> **Task description**
The expected output is exactly the lines below, starting at the line with "doorway: (412, 602) -> (399, 675), moved" and ending at the line with "window: (876, 940) -> (346, 1341), moved", both included; no other line belongs in it.

> **Information shown**
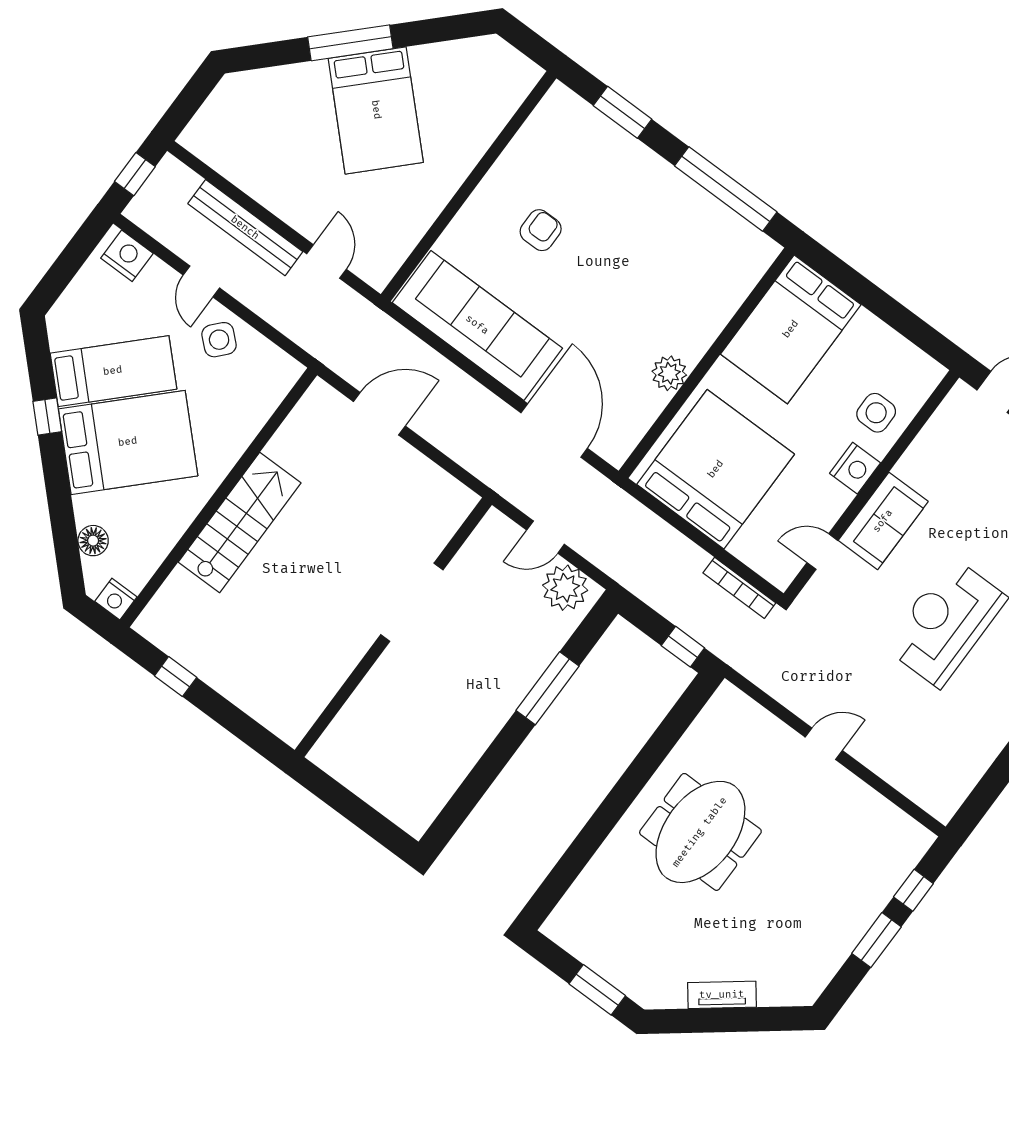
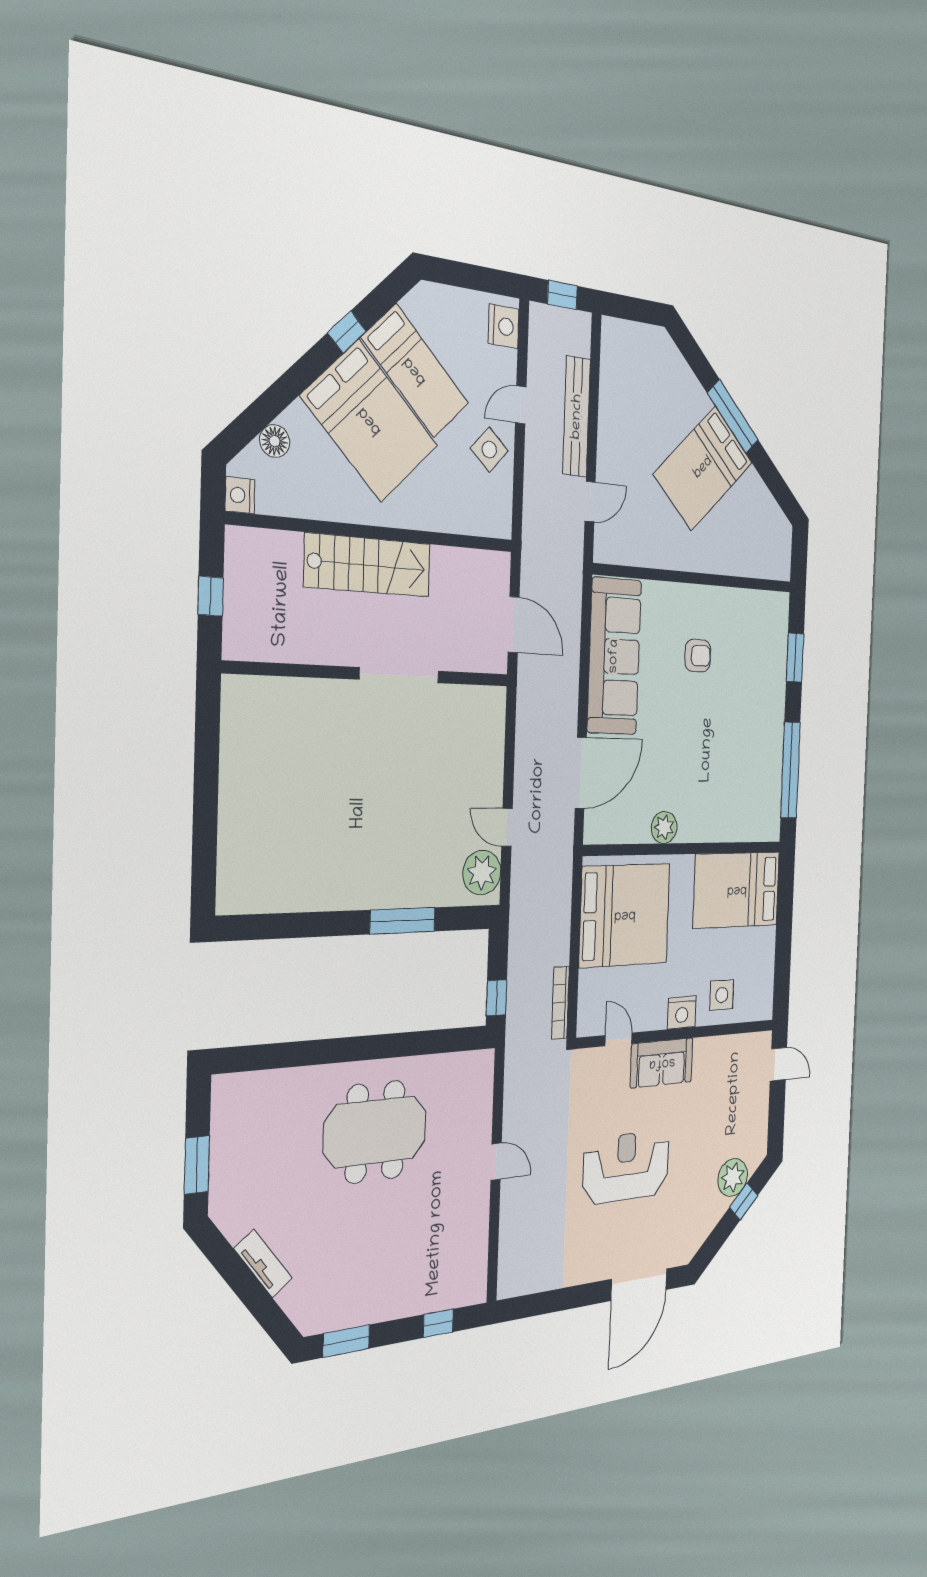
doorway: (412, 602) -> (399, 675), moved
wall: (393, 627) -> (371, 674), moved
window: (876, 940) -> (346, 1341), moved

--

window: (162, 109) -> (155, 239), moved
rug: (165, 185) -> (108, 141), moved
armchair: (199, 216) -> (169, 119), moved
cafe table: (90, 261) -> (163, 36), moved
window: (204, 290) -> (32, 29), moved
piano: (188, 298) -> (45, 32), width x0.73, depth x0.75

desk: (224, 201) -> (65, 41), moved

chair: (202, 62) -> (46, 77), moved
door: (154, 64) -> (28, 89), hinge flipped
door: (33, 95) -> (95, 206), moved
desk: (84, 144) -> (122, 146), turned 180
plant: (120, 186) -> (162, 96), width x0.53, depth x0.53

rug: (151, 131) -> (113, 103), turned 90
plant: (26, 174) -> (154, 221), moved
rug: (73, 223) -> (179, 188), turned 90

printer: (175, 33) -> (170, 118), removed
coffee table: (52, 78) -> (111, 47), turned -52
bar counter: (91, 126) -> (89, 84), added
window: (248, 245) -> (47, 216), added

> **Result**
doorway: (412, 602) -> (399, 675), moved
wall: (393, 627) -> (371, 674), moved
window: (876, 940) -> (346, 1341), moved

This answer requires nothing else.